**Exercise goal:**
Please reproduce every entry below without omitting a single line.

***

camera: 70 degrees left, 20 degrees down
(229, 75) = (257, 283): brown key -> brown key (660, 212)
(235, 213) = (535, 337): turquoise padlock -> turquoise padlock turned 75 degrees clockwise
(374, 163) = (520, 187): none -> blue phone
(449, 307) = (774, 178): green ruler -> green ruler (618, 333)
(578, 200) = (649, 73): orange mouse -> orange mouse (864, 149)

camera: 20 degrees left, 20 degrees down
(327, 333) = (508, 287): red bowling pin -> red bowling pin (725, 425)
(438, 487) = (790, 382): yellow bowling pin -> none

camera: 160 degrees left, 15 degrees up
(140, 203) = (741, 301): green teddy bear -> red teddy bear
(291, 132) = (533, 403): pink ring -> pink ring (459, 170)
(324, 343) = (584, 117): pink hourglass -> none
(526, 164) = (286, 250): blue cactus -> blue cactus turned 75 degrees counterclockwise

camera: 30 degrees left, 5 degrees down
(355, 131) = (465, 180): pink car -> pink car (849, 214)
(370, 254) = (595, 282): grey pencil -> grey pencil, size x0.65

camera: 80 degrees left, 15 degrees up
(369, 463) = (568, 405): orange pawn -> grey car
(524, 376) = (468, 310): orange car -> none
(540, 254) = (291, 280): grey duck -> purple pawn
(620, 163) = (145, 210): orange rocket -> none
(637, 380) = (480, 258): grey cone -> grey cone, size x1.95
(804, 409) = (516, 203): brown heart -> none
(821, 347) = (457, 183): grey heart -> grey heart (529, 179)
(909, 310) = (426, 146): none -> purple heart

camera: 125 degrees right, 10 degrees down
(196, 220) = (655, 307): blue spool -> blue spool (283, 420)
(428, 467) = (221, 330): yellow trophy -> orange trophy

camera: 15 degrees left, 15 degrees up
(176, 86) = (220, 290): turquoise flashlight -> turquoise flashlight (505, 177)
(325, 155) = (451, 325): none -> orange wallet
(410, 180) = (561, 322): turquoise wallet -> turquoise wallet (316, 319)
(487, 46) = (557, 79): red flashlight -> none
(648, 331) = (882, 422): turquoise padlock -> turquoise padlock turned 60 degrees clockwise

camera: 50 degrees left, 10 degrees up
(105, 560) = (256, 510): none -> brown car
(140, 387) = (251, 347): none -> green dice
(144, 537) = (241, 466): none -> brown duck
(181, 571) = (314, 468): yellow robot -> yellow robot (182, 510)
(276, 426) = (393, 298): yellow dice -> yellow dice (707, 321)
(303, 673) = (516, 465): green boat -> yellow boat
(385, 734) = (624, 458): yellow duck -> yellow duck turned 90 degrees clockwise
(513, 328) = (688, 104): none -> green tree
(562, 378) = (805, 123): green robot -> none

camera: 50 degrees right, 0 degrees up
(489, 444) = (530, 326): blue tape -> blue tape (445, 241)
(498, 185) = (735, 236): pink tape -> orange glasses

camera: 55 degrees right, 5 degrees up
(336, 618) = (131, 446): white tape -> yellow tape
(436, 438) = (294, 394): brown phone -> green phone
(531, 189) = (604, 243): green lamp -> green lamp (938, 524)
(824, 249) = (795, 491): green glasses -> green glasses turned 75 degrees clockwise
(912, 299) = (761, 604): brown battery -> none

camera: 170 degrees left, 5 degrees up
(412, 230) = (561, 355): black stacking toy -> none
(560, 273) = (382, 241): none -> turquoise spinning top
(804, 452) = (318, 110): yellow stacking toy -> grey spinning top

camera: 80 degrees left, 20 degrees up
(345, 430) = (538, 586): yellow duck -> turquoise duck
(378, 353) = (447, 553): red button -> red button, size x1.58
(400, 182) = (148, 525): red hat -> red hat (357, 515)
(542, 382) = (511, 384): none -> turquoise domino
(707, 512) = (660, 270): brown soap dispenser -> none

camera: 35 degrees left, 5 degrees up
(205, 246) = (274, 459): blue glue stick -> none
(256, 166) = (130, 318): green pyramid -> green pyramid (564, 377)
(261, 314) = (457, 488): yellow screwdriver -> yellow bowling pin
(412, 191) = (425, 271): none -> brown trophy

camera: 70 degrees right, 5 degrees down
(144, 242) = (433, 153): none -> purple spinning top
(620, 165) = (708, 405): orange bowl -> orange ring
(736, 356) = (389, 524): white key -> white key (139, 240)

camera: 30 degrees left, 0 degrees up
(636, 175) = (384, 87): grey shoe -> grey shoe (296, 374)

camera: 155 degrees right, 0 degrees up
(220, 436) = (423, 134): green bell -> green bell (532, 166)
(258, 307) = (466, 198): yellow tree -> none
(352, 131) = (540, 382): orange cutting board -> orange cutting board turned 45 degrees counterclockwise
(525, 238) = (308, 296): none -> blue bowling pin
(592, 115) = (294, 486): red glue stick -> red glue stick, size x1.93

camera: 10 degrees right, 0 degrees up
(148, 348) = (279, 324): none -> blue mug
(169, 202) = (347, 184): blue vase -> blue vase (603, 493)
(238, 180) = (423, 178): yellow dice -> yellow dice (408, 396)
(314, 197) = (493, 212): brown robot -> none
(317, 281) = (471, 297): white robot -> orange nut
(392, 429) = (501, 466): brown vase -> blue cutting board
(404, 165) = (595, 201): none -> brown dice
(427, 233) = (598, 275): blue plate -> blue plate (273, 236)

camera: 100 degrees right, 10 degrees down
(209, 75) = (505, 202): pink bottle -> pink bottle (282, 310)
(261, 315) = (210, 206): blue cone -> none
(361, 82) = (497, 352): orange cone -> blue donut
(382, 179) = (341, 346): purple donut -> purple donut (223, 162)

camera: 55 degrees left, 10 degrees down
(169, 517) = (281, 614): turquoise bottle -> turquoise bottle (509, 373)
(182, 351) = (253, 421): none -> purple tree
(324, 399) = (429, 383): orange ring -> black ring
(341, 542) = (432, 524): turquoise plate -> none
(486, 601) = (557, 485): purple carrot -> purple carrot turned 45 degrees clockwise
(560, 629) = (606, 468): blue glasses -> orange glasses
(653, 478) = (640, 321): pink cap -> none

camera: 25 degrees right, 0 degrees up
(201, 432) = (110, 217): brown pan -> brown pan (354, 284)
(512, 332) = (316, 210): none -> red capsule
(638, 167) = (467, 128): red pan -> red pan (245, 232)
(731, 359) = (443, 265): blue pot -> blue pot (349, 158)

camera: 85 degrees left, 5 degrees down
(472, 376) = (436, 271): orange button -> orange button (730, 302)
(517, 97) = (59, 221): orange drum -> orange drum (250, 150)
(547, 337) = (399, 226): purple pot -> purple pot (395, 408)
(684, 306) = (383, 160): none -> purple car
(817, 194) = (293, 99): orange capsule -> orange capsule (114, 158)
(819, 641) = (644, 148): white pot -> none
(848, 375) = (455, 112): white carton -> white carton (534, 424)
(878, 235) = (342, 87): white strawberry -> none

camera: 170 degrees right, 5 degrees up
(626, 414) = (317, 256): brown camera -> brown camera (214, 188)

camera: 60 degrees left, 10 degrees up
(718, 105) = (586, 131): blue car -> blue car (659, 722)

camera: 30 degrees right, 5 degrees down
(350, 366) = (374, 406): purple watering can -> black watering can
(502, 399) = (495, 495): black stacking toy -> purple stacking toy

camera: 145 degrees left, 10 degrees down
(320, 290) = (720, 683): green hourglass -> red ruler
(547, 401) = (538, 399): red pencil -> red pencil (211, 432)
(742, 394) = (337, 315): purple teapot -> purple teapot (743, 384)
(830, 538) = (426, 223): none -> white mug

***

**Output below:**
camera: 70 degrees left, 20 degrees down
(229, 75) = (257, 283): brown key -> brown key (660, 212)
(235, 213) = (535, 337): turquoise padlock -> turquoise padlock turned 75 degrees clockwise
(374, 163) = (520, 187): none -> blue phone
(449, 307) = (774, 178): green ruler -> green ruler (618, 333)
(578, 200) = (649, 73): orange mouse -> orange mouse (864, 149)

camera: 20 degrees left, 20 degrees down
(327, 333) = (508, 287): red bowling pin -> red bowling pin (725, 425)
(438, 487) = (790, 382): yellow bowling pin -> none

camera: 160 degrees left, 15 degrees up
(140, 203) = (741, 301): green teddy bear -> red teddy bear
(291, 132) = (533, 403): pink ring -> pink ring (459, 170)
(324, 343) = (584, 117): pink hourglass -> none
(526, 164) = (286, 250): blue cactus -> blue cactus turned 75 degrees counterclockwise

camera: 30 degrees left, 5 degrees down
(355, 131) = (465, 180): pink car -> pink car (849, 214)
(370, 254) = (595, 282): grey pencil -> grey pencil, size x0.65

camera: 80 degrees left, 15 degrees up
(369, 463) = (568, 405): orange pawn -> grey car
(524, 376) = (468, 310): orange car -> none
(540, 254) = (291, 280): grey duck -> purple pawn
(620, 163) = (145, 210): orange rocket -> none
(637, 380) = (480, 258): grey cone -> grey cone, size x1.95
(804, 409) = (516, 203): brown heart -> none
(821, 347) = (457, 183): grey heart -> grey heart (529, 179)
(909, 310) = (426, 146): none -> purple heart

camera: 125 degrees right, 10 degrees down
(196, 220) = (655, 307): blue spool -> blue spool (283, 420)
(428, 467) = (221, 330): yellow trophy -> orange trophy

camera: 15 degrees left, 15 degrees up
(176, 86) = (220, 290): turquoise flashlight -> turquoise flashlight (505, 177)
(325, 155) = (451, 325): none -> orange wallet
(410, 180) = (561, 322): turquoise wallet -> turquoise wallet (316, 319)
(487, 46) = (557, 79): red flashlight -> none
(648, 331) = (882, 422): turquoise padlock -> turquoise padlock turned 60 degrees clockwise

camera: 50 degrees left, 10 degrees up
(105, 560) = (256, 510): none -> brown car
(140, 387) = (251, 347): none -> green dice
(144, 537) = (241, 466): none -> brown duck
(181, 571) = (314, 468): yellow robot -> yellow robot (182, 510)
(276, 426) = (393, 298): yellow dice -> yellow dice (707, 321)
(303, 673) = (516, 465): green boat -> yellow boat
(385, 734) = (624, 458): yellow duck -> yellow duck turned 90 degrees clockwise
(513, 328) = (688, 104): none -> green tree
(562, 378) = (805, 123): green robot -> none

camera: 50 degrees right, 0 degrees up
(489, 444) = (530, 326): blue tape -> blue tape (445, 241)
(498, 185) = (735, 236): pink tape -> orange glasses

camera: 55 degrees right, 5 degrees up
(336, 618) = (131, 446): white tape -> yellow tape
(436, 438) = (294, 394): brown phone -> green phone
(531, 189) = (604, 243): green lamp -> green lamp (938, 524)
(824, 249) = (795, 491): green glasses -> green glasses turned 75 degrees clockwise
(912, 299) = (761, 604): brown battery -> none

camera: 170 degrees left, 5 degrees up
(412, 230) = (561, 355): black stacking toy -> none
(560, 273) = (382, 241): none -> turquoise spinning top
(804, 452) = (318, 110): yellow stacking toy -> grey spinning top

camera: 80 degrees left, 20 degrees up
(345, 430) = (538, 586): yellow duck -> turquoise duck
(378, 353) = (447, 553): red button -> red button, size x1.58
(400, 182) = (148, 525): red hat -> red hat (357, 515)
(542, 382) = (511, 384): none -> turquoise domino
(707, 512) = (660, 270): brown soap dispenser -> none

camera: 35 degrees left, 5 degrees up
(205, 246) = (274, 459): blue glue stick -> none
(256, 166) = (130, 318): green pyramid -> green pyramid (564, 377)
(261, 314) = (457, 488): yellow screwdriver -> yellow bowling pin
(412, 191) = (425, 271): none -> brown trophy

camera: 70 degrees right, 5 degrees down
(144, 242) = (433, 153): none -> purple spinning top
(620, 165) = (708, 405): orange bowl -> orange ring
(736, 356) = (389, 524): white key -> white key (139, 240)

camera: 30 degrees left, 0 degrees up
(636, 175) = (384, 87): grey shoe -> grey shoe (296, 374)

camera: 155 degrees right, 0 degrees up
(220, 436) = (423, 134): green bell -> green bell (532, 166)
(258, 307) = (466, 198): yellow tree -> none
(352, 131) = (540, 382): orange cutting board -> orange cutting board turned 45 degrees counterclockwise
(525, 238) = (308, 296): none -> blue bowling pin
(592, 115) = (294, 486): red glue stick -> red glue stick, size x1.93

camera: 10 degrees right, 0 degrees up
(148, 348) = (279, 324): none -> blue mug
(169, 202) = (347, 184): blue vase -> blue vase (603, 493)
(238, 180) = (423, 178): yellow dice -> yellow dice (408, 396)
(314, 197) = (493, 212): brown robot -> none
(317, 281) = (471, 297): white robot -> orange nut
(392, 429) = (501, 466): brown vase -> blue cutting board
(404, 165) = (595, 201): none -> brown dice
(427, 233) = (598, 275): blue plate -> blue plate (273, 236)

camera: 100 degrees right, 10 degrees down
(209, 75) = (505, 202): pink bottle -> pink bottle (282, 310)
(261, 315) = (210, 206): blue cone -> none
(361, 82) = (497, 352): orange cone -> blue donut
(382, 179) = (341, 346): purple donut -> purple donut (223, 162)

camera: 55 degrees left, 10 degrees down
(169, 517) = (281, 614): turquoise bottle -> turquoise bottle (509, 373)
(182, 351) = (253, 421): none -> purple tree
(324, 399) = (429, 383): orange ring -> black ring
(341, 542) = (432, 524): turquoise plate -> none
(486, 601) = (557, 485): purple carrot -> purple carrot turned 45 degrees clockwise
(560, 629) = (606, 468): blue glasses -> orange glasses
(653, 478) = (640, 321): pink cap -> none

camera: 25 degrees right, 0 degrees up
(201, 432) = (110, 217): brown pan -> brown pan (354, 284)
(512, 332) = (316, 210): none -> red capsule
(638, 167) = (467, 128): red pan -> red pan (245, 232)
(731, 359) = (443, 265): blue pot -> blue pot (349, 158)

camera: 85 degrees left, 5 degrees down
(472, 376) = (436, 271): orange button -> orange button (730, 302)
(517, 97) = (59, 221): orange drum -> orange drum (250, 150)
(547, 337) = (399, 226): purple pot -> purple pot (395, 408)
(684, 306) = (383, 160): none -> purple car
(817, 194) = (293, 99): orange capsule -> orange capsule (114, 158)
(819, 641) = (644, 148): white pot -> none
(848, 375) = (455, 112): white carton -> white carton (534, 424)
(878, 235) = (342, 87): white strawberry -> none

camera: 170 degrees right, 5 degrees up
(626, 414) = (317, 256): brown camera -> brown camera (214, 188)

camera: 60 degrees left, 10 degrees up
(718, 105) = (586, 131): blue car -> blue car (659, 722)

camera: 30 degrees right, 5 degrees down
(350, 366) = (374, 406): purple watering can -> black watering can
(502, 399) = (495, 495): black stacking toy -> purple stacking toy

camera: 145 degrees left, 10 degrees down
(320, 290) = (720, 683): green hourglass -> red ruler
(547, 401) = (538, 399): red pencil -> red pencil (211, 432)
(742, 394) = (337, 315): purple teapot -> purple teapot (743, 384)
(830, 538) = (426, 223): none -> white mug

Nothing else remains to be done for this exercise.